⟨

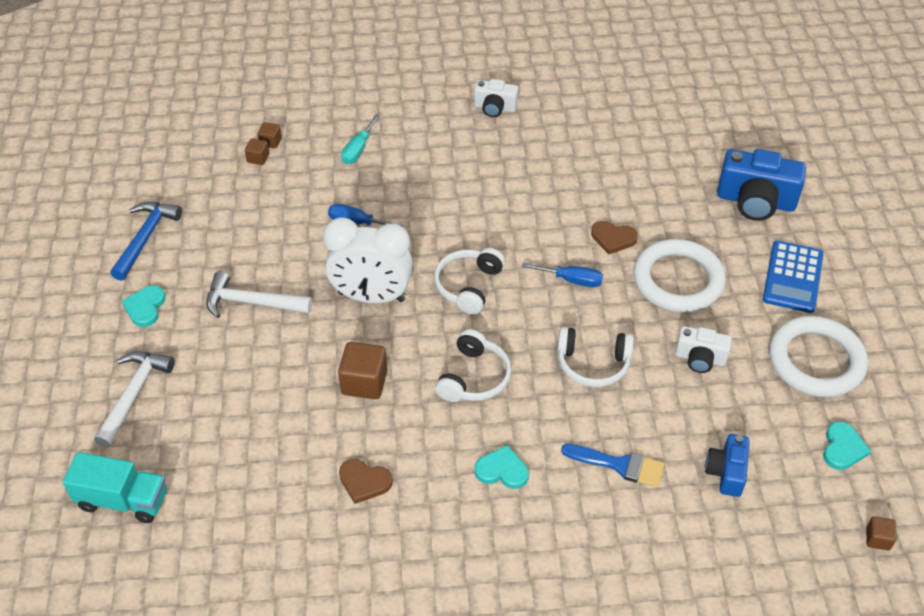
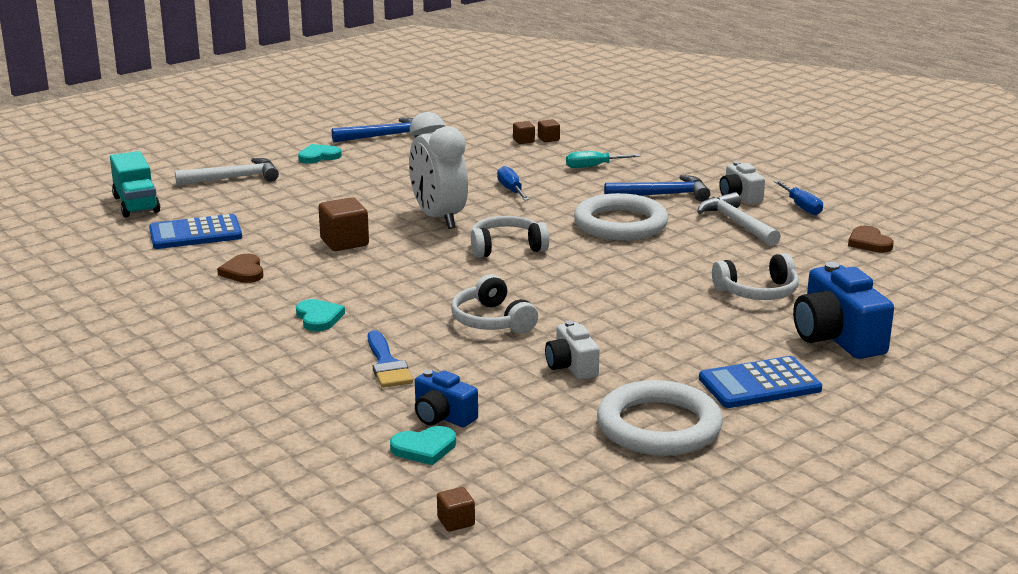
camera: 55 degrees right, 25 degrees down
(243, 481) = (195, 233): none -> blue calculator
(251, 302) = (371, 184): white hammer -> white hammer (737, 223)
(453, 145) = (663, 195): none -> blue hammer
(474, 377) = (406, 279): white headphones -> white headphones (758, 292)
(571, 280) = (580, 284): blue screwdriver -> blue screwdriver (801, 207)
(613, 238) = (663, 287): brown heart -> brown heart (869, 242)
(678, 280) = (658, 329): white ring -> white ring (620, 224)
(726, 472) = (442, 417): blue camera -> blue camera turned 120 degrees counterclockwise
(843, 448) = (556, 471): turquoise heart -> turquoise heart (424, 448)

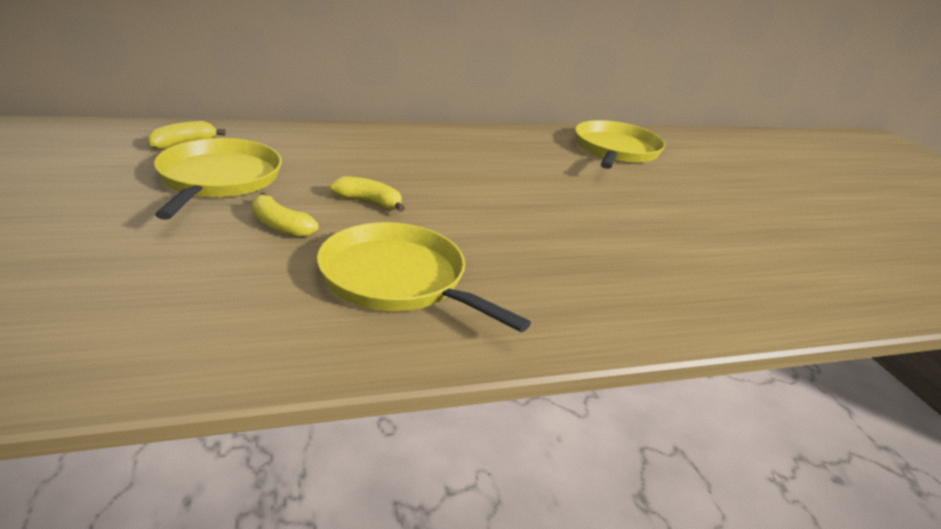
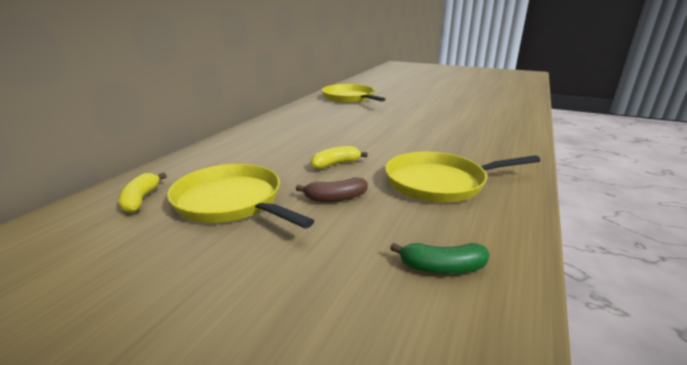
camera: 45 degrees left, 5 degrees down
(180, 322) = (442, 267): none -> green banana
(280, 226) = (336, 198): yellow banana -> brown banana

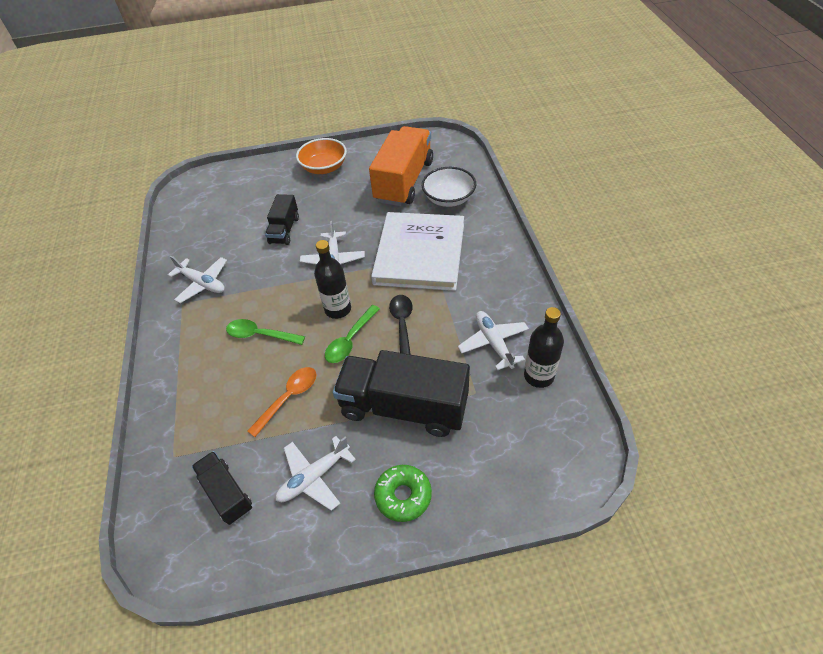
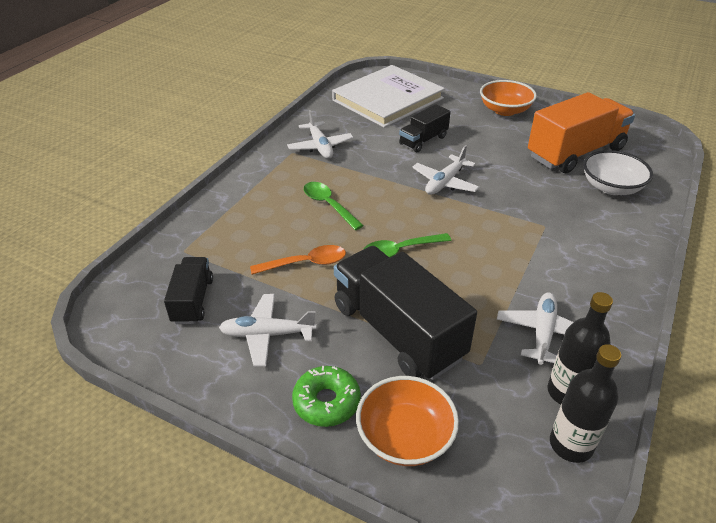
camera: 35 degrees right, 10 degrees down
(338, 309) = (412, 221): black bottle -> black bottle (571, 444)
(402, 325) = (461, 265): black spoon -> none
(419, 254) = (535, 218): white book -> white book (387, 99)
(473, 480) = (405, 436): none -> orange bowl

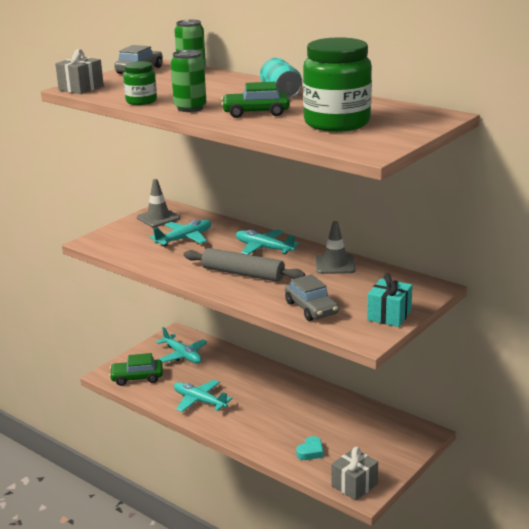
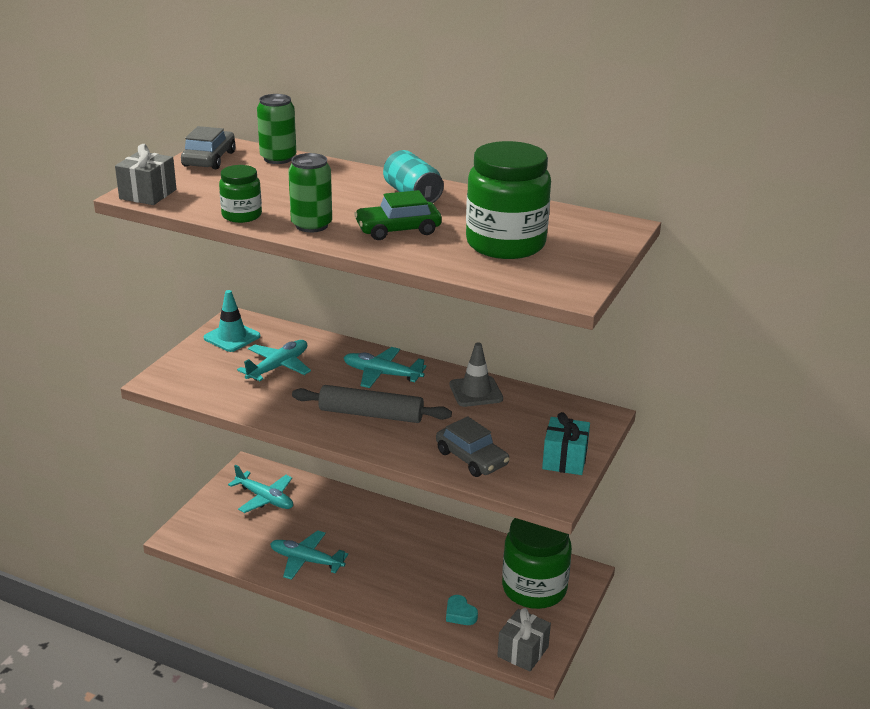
camera: 15 degrees left, 5 degrees up
(137, 377) = (217, 536): green car -> none
(158, 218) = (232, 337): grey traffic cone -> turquoise traffic cone
(310, 452) = (460, 614): turquoise heart -> turquoise heart turned 120 degrees clockwise
(379, 440) = (534, 589): none -> green jar

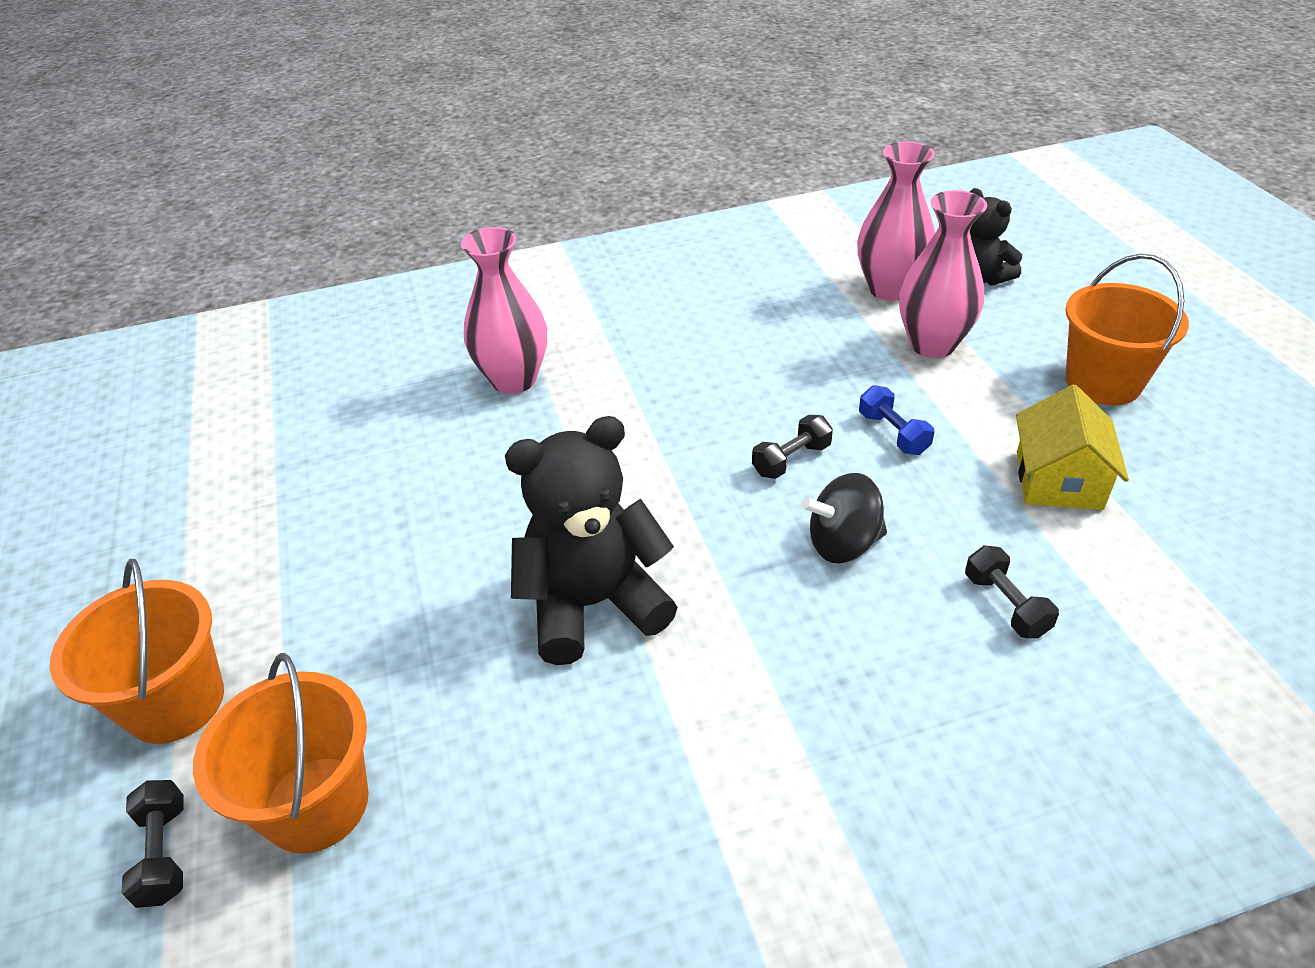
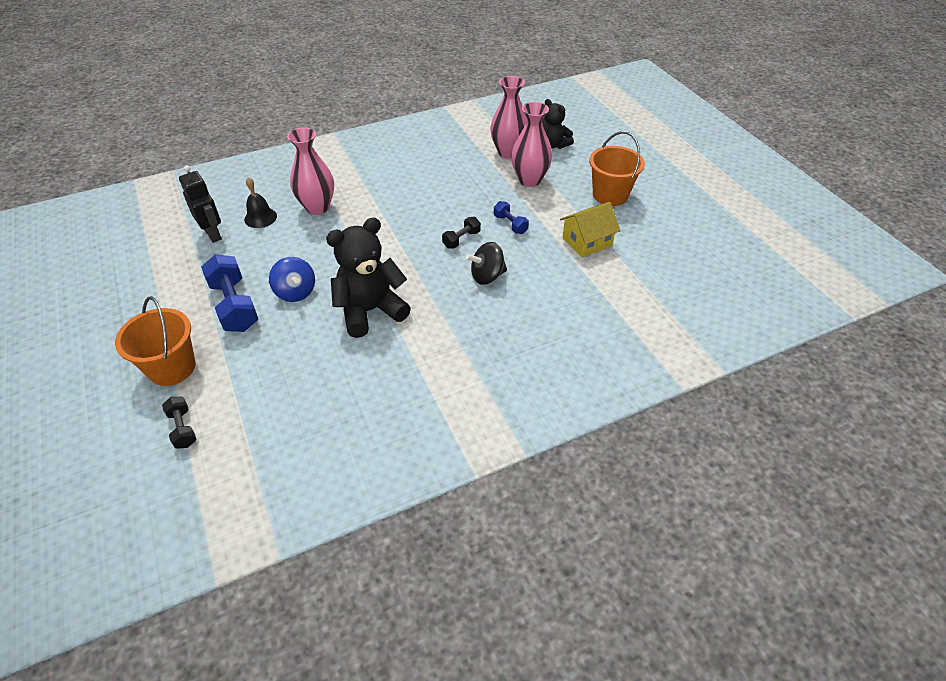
camera: 10 degrees left, 5 degrees up
(312, 422) = (213, 234): none -> black robot
(316, 804) = (251, 403): orange bucket -> none
(324, 573) = (234, 306): none -> blue dumbbell
(405, 394) = (260, 217): none -> black bell
(448, 552) = (295, 292): none -> blue spinning top
(1005, 605) = (560, 298): black dumbbell -> none
(1058, 480) = (587, 242): yellow house -> yellow house turned 60 degrees clockwise

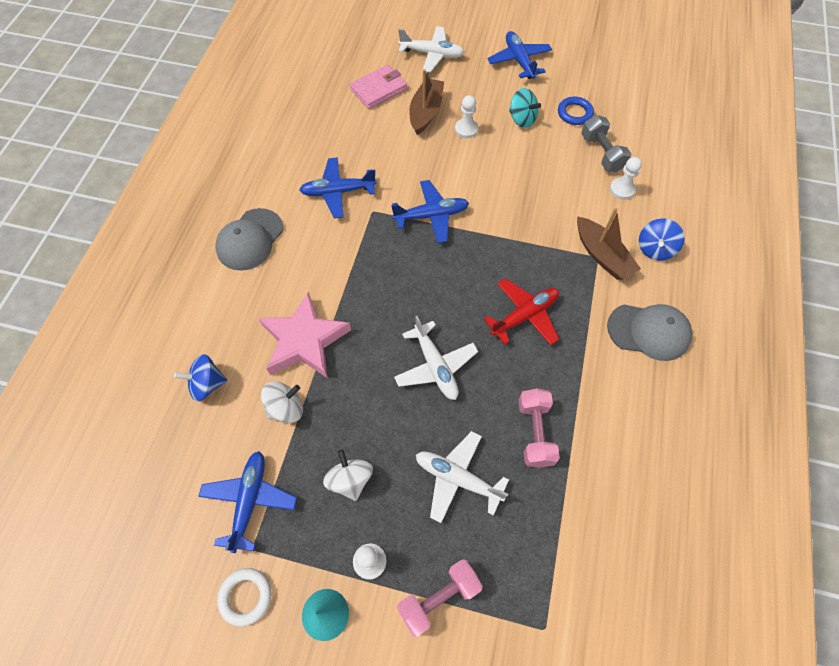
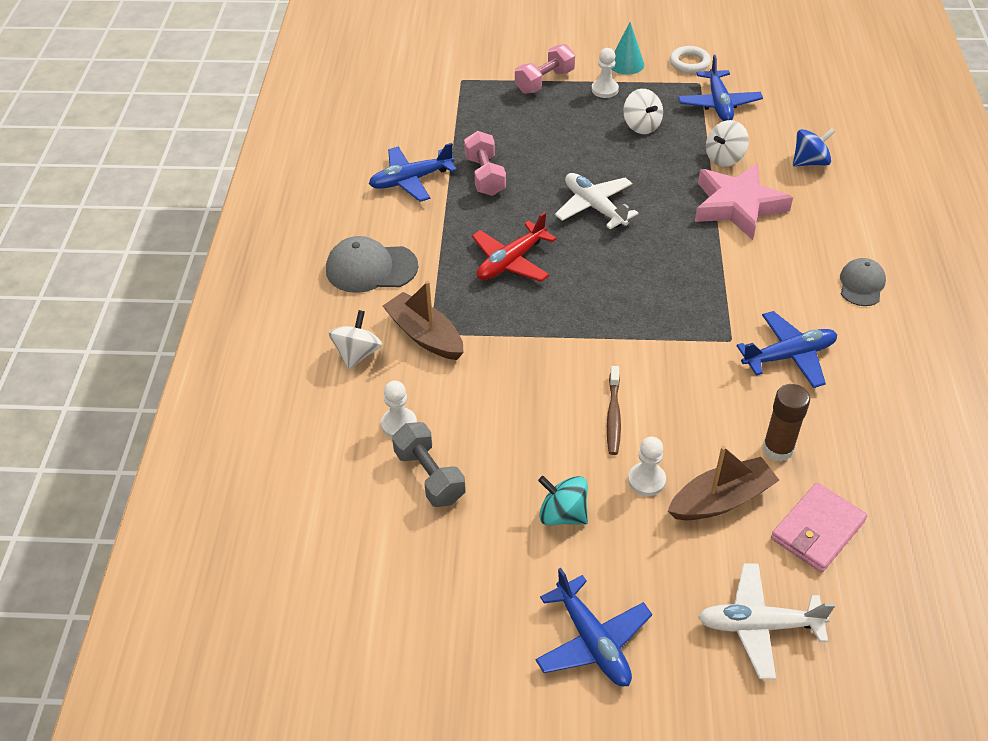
camera: 170 degrees right, 15 degrees down
(250, 239) = (861, 284): grey cap -> grey cap, size x0.65
(378, 134) = (777, 449): none -> brown glue stick
(426, 112) = (721, 500): brown boat -> brown boat turned 120 degrees counterclockwise
(431, 216) = (652, 347): blue plane -> blue plane (411, 180)
(457, 478) = (549, 139): white plane -> none
(475, 171) = (613, 416): none -> brown toothbrush
(574, 113) = (477, 541): blue ring -> none
(655, 249) = (357, 354): blue spinning top -> white spinning top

⟩

**Instructions to follow**.
Your answer must be an exact copy of the lines from the line with "(338, 309) = (412, 221): black" to the final line of the data, both ends included, and no pictures.

**Your solution**.
(338, 309) = (412, 221): black bottle -> black bottle (571, 444)
(402, 325) = (461, 265): black spoon -> none
(419, 254) = (535, 218): white book -> white book (387, 99)
(473, 480) = (405, 436): none -> orange bowl

camera: 15 degrees left, 5 degrees up
(137, 377) = (217, 536): green car -> none
(158, 218) = (232, 337): grey traffic cone -> turquoise traffic cone
(310, 452) = (460, 614): turquoise heart -> turquoise heart turned 120 degrees clockwise
(379, 440) = (534, 589): none -> green jar

camera: 10 degrees left, 5 degrees up
(312, 422) = (213, 234): none -> black robot
(316, 804) = (251, 403): orange bucket -> none
(324, 573) = (234, 306): none -> blue dumbbell
(405, 394) = (260, 217): none -> black bell
(448, 552) = (295, 292): none -> blue spinning top
(1005, 605) = (560, 298): black dumbbell -> none
(1058, 480) = (587, 242): yellow house -> yellow house turned 60 degrees clockwise

camera: 170 degrees right, 15 degrees down
(250, 239) = (861, 284): grey cap -> grey cap, size x0.65
(378, 134) = (777, 449): none -> brown glue stick
(426, 112) = (721, 500): brown boat -> brown boat turned 120 degrees counterclockwise
(431, 216) = (652, 347): blue plane -> blue plane (411, 180)
(457, 478) = (549, 139): white plane -> none
(475, 171) = (613, 416): none -> brown toothbrush
(574, 113) = (477, 541): blue ring -> none
(655, 249) = (357, 354): blue spinning top -> white spinning top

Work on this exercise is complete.